> [Activity]
Extract every one of the lines below word for word, omitting the pictures from your copy.
START Data to examine
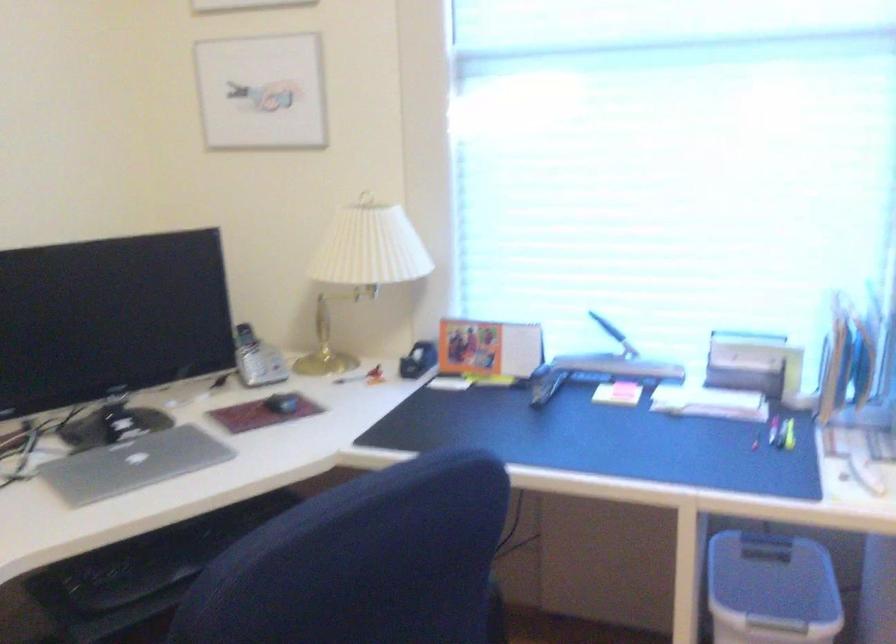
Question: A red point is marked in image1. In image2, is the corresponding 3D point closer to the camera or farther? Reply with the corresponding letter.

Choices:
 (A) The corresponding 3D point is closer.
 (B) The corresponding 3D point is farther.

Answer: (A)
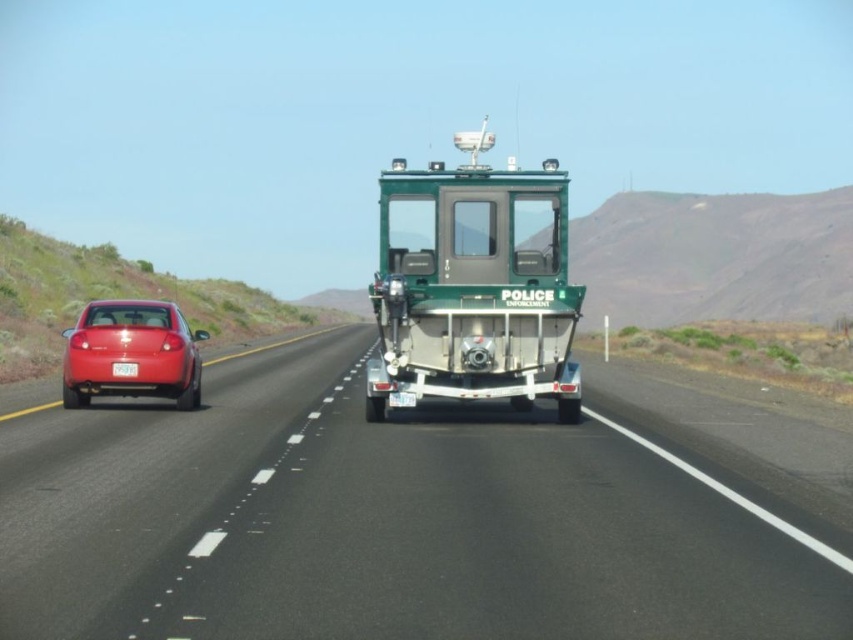
Is point (91, 577) behind point (165, 355)?

No, it is not.

Can you confirm if black asphalt road at center is positioned above matte red car at left?

Incorrect, black asphalt road at center is not positioned above matte red car at left.

Is point (166, 483) in front of point (106, 378)?

Yes.

The width and height of the screenshot is (853, 640). Find the location of `black asphalt road at center`. black asphalt road at center is located at coordinates (380, 524).

Who is taller, green matte police boat at center or white plastic license plate at center?

green matte police boat at center is taller.

Does green matte police boat at center have a lesser height compared to white plastic license plate at center?

No, green matte police boat at center is not shorter than white plastic license plate at center.

Does point (428, 326) lie behind point (132, 364)?

That is False.

At what (x,y) coordinates should I click in order to perform the action: click on green matte police boat at center. Please return your answer as a coordinate pair (x, y). Looking at the image, I should click on (473, 288).

Is point (190, 452) closer to viewer compared to point (129, 364)?

Yes, it is.

Is black asphalt road at center thinner than white plastic license plate at center?

→ Incorrect, black asphalt road at center's width is not less than white plastic license plate at center's.

Image resolution: width=853 pixels, height=640 pixels. What do you see at coordinates (380, 524) in the screenshot? I see `black asphalt road at center` at bounding box center [380, 524].

Find the location of a particular element. The image size is (853, 640). black asphalt road at center is located at coordinates (380, 524).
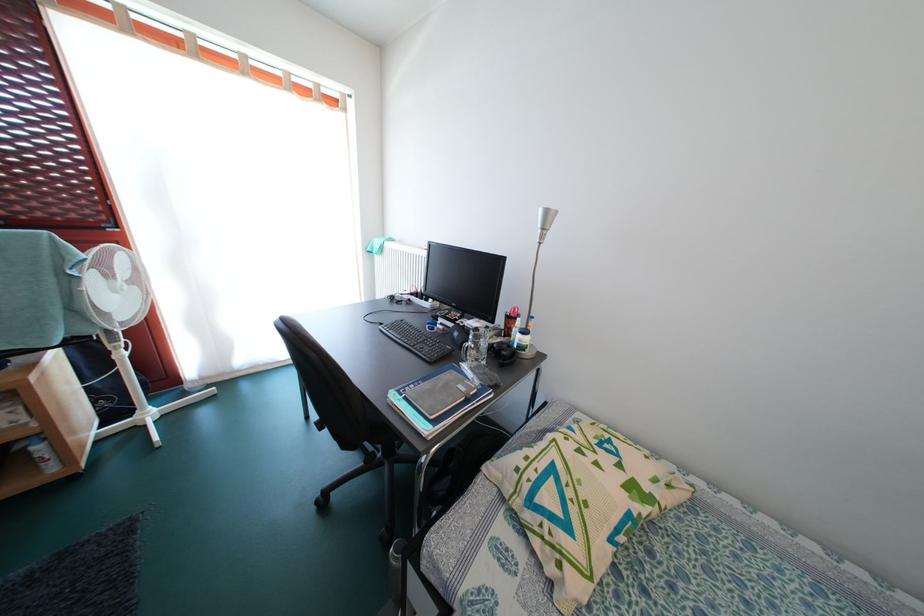
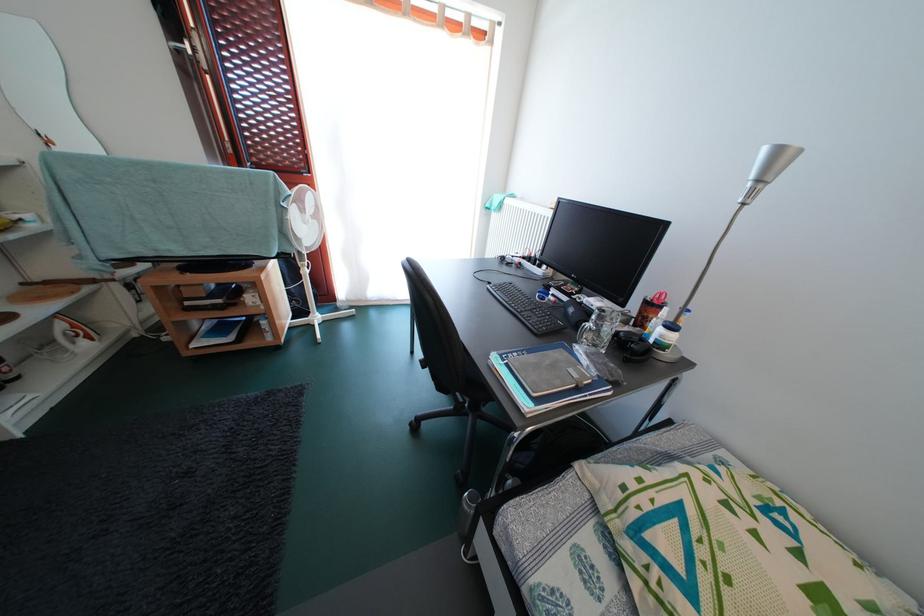
Locate, in the second image, the point that corresponds to the point at 483,365 in the first image.

(602, 351)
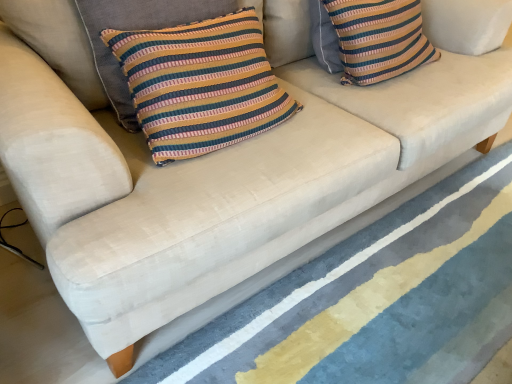
Question: From the image's perspective, does striped fabric pillow at upper right, marked as the second pillow in a front-to-back arrangement, appear higher than textured blue rug at lower center?

Choices:
 (A) no
 (B) yes

Answer: (B)

Question: Is striped fabric pillow at upper right, marked as the second pillow in a front-to-back arrangement, positioned far away from textured blue rug at lower center?

Choices:
 (A) no
 (B) yes

Answer: (A)

Question: Considering the relative sizes of striped fabric pillow at upper right, acting as the 2th pillow starting from the left, and textured blue rug at lower center in the image provided, is striped fabric pillow at upper right, acting as the 2th pillow starting from the left, smaller than textured blue rug at lower center?

Choices:
 (A) no
 (B) yes

Answer: (B)

Question: Is striped fabric pillow at upper right, marked as the second pillow in a front-to-back arrangement, taller than textured blue rug at lower center?

Choices:
 (A) yes
 (B) no

Answer: (A)

Question: Is striped fabric pillow at upper right, acting as the 2th pillow starting from the left, positioned with its back to textured blue rug at lower center?

Choices:
 (A) no
 (B) yes

Answer: (A)

Question: Is striped fabric pillow at center, the second pillow positioned from the right, wider or thinner than striped fabric pillow at upper right, arranged as the 1th pillow when viewed from the right?

Choices:
 (A) wide
 (B) thin

Answer: (B)

Question: In the image, is striped fabric pillow at center, the first pillow in the left-to-right sequence, positioned in front of or behind striped fabric pillow at upper right, the first pillow when ordered from back to front?

Choices:
 (A) front
 (B) behind

Answer: (A)

Question: From the image's perspective, is striped fabric pillow at center, the first pillow viewed from the front, positioned above or below striped fabric pillow at upper right, arranged as the 1th pillow when viewed from the right?

Choices:
 (A) above
 (B) below

Answer: (B)

Question: In terms of height, does striped fabric pillow at center, placed as the 2th pillow when sorted from back to front, look taller or shorter compared to striped fabric pillow at upper right, arranged as the 1th pillow when viewed from the right?

Choices:
 (A) short
 (B) tall

Answer: (B)

Question: From a real-world perspective, is textured blue rug at lower center above or below striped fabric pillow at center, the first pillow in the left-to-right sequence?

Choices:
 (A) above
 (B) below

Answer: (B)

Question: Is point (242, 322) closer or farther from the camera than point (182, 6)?

Choices:
 (A) farther
 (B) closer

Answer: (A)

Question: In terms of size, does textured blue rug at lower center appear bigger or smaller than striped fabric pillow at center, placed as the 2th pillow when sorted from back to front?

Choices:
 (A) big
 (B) small

Answer: (A)

Question: Is textured blue rug at lower center spatially inside striped fabric pillow at center, the first pillow viewed from the front, or outside of it?

Choices:
 (A) outside
 (B) inside

Answer: (A)

Question: Is striped fabric pillow at upper right, arranged as the 1th pillow when viewed from the right, taller or shorter than textured blue rug at lower center?

Choices:
 (A) short
 (B) tall

Answer: (B)

Question: From a real-world perspective, relative to textured blue rug at lower center, is striped fabric pillow at upper right, acting as the 2th pillow starting from the left, vertically above or below?

Choices:
 (A) above
 (B) below

Answer: (A)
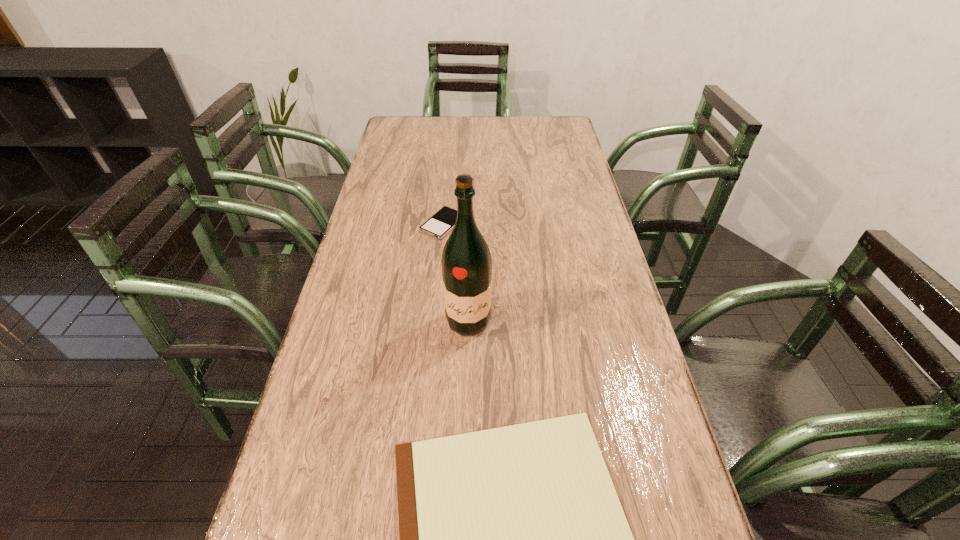
You are a GUI agent. You are given a task and a screenshot of the screen. Output one action in this format:
    pyautogui.click(x=<x>, y=<y>)
    Task: Click on the object identified as the second closest to the iPod
    
    Given the screenshot: What is the action you would take?
    pyautogui.click(x=513, y=539)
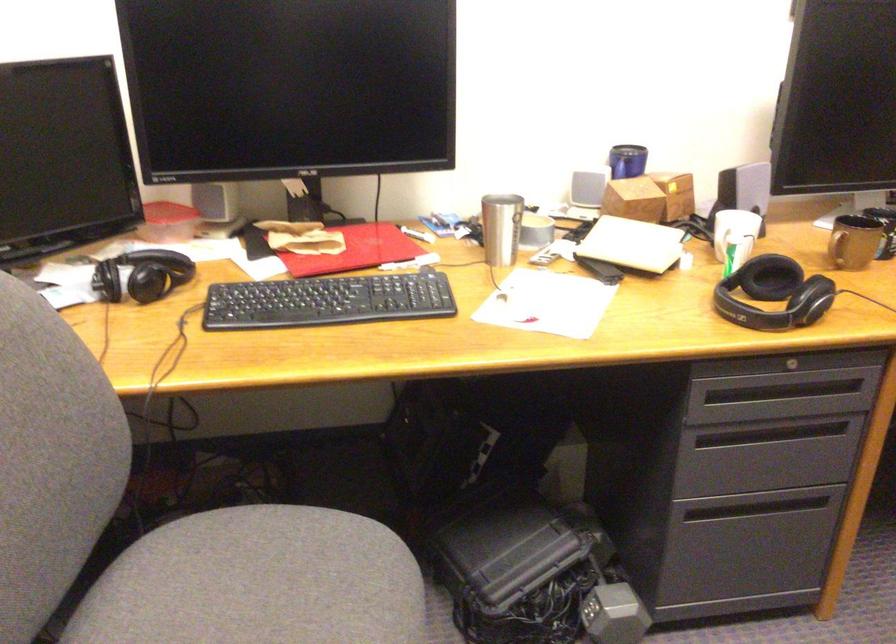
END Data to examine
> [Task output]
Question: A red point is marked in image1. In image2, is the corresponding 3D point closer to the camera or farther? Reply with the corresponding letter.

Choices:
 (A) The corresponding 3D point is closer.
 (B) The corresponding 3D point is farther.

Answer: (A)
Is point (91, 577) behind point (165, 355)?

No, it is not.

Can you confirm if black asphalt road at center is positioned above matte red car at left?

Incorrect, black asphalt road at center is not positioned above matte red car at left.

Is point (166, 483) in front of point (106, 378)?

Yes.

The width and height of the screenshot is (853, 640). Find the location of `black asphalt road at center`. black asphalt road at center is located at coordinates (380, 524).

Who is taller, green matte police boat at center or white plastic license plate at center?

green matte police boat at center is taller.

Does green matte police boat at center have a lesser height compared to white plastic license plate at center?

No, green matte police boat at center is not shorter than white plastic license plate at center.

Does point (428, 326) lie behind point (132, 364)?

That is False.

At what (x,y) coordinates should I click in order to perform the action: click on green matte police boat at center. Please return your answer as a coordinate pair (x, y). Looking at the image, I should click on (473, 288).

Is point (190, 452) closer to viewer compared to point (129, 364)?

Yes, it is.

Is black asphalt road at center thinner than white plastic license plate at center?

→ Incorrect, black asphalt road at center's width is not less than white plastic license plate at center's.

Image resolution: width=853 pixels, height=640 pixels. What do you see at coordinates (380, 524) in the screenshot? I see `black asphalt road at center` at bounding box center [380, 524].

Find the location of a particular element. The image size is (853, 640). black asphalt road at center is located at coordinates (380, 524).
Locate, in the second image, the point that corresponds to the point at 483,365 in the first image.

(602, 351)
Question: From the image's perspective, does striped fabric pillow at upper right, marked as the second pillow in a front-to-back arrangement, appear higher than textured blue rug at lower center?

Choices:
 (A) no
 (B) yes

Answer: (B)

Question: Is striped fabric pillow at upper right, marked as the second pillow in a front-to-back arrangement, positioned far away from textured blue rug at lower center?

Choices:
 (A) no
 (B) yes

Answer: (A)

Question: Considering the relative sizes of striped fabric pillow at upper right, acting as the 2th pillow starting from the left, and textured blue rug at lower center in the image provided, is striped fabric pillow at upper right, acting as the 2th pillow starting from the left, smaller than textured blue rug at lower center?

Choices:
 (A) no
 (B) yes

Answer: (B)

Question: Is striped fabric pillow at upper right, marked as the second pillow in a front-to-back arrangement, taller than textured blue rug at lower center?

Choices:
 (A) yes
 (B) no

Answer: (A)

Question: Is striped fabric pillow at upper right, acting as the 2th pillow starting from the left, positioned with its back to textured blue rug at lower center?

Choices:
 (A) no
 (B) yes

Answer: (A)

Question: Is striped fabric pillow at center, the second pillow positioned from the right, wider or thinner than striped fabric pillow at upper right, arranged as the 1th pillow when viewed from the right?

Choices:
 (A) wide
 (B) thin

Answer: (B)

Question: In the image, is striped fabric pillow at center, the first pillow in the left-to-right sequence, positioned in front of or behind striped fabric pillow at upper right, the first pillow when ordered from back to front?

Choices:
 (A) front
 (B) behind

Answer: (A)

Question: From the image's perspective, is striped fabric pillow at center, the first pillow viewed from the front, positioned above or below striped fabric pillow at upper right, arranged as the 1th pillow when viewed from the right?

Choices:
 (A) above
 (B) below

Answer: (B)

Question: In terms of height, does striped fabric pillow at center, placed as the 2th pillow when sorted from back to front, look taller or shorter compared to striped fabric pillow at upper right, arranged as the 1th pillow when viewed from the right?

Choices:
 (A) short
 (B) tall

Answer: (B)

Question: From a real-world perspective, is textured blue rug at lower center above or below striped fabric pillow at center, the first pillow in the left-to-right sequence?

Choices:
 (A) above
 (B) below

Answer: (B)

Question: Is point (242, 322) closer or farther from the camera than point (182, 6)?

Choices:
 (A) farther
 (B) closer

Answer: (A)

Question: In terms of size, does textured blue rug at lower center appear bigger or smaller than striped fabric pillow at center, placed as the 2th pillow when sorted from back to front?

Choices:
 (A) big
 (B) small

Answer: (A)

Question: Is textured blue rug at lower center spatially inside striped fabric pillow at center, the first pillow viewed from the front, or outside of it?

Choices:
 (A) outside
 (B) inside

Answer: (A)

Question: Is striped fabric pillow at upper right, arranged as the 1th pillow when viewed from the right, taller or shorter than textured blue rug at lower center?

Choices:
 (A) short
 (B) tall

Answer: (B)

Question: From a real-world perspective, relative to textured blue rug at lower center, is striped fabric pillow at upper right, acting as the 2th pillow starting from the left, vertically above or below?

Choices:
 (A) above
 (B) below

Answer: (A)
You are a GUI agent. You are given a task and a screenshot of the screen. Output one action in this format:
    pyautogui.click(x=<x>, y=<y>)
    Task: Click on the object identified as the second closest to the iPod
    
    Given the screenshot: What is the action you would take?
    pyautogui.click(x=513, y=539)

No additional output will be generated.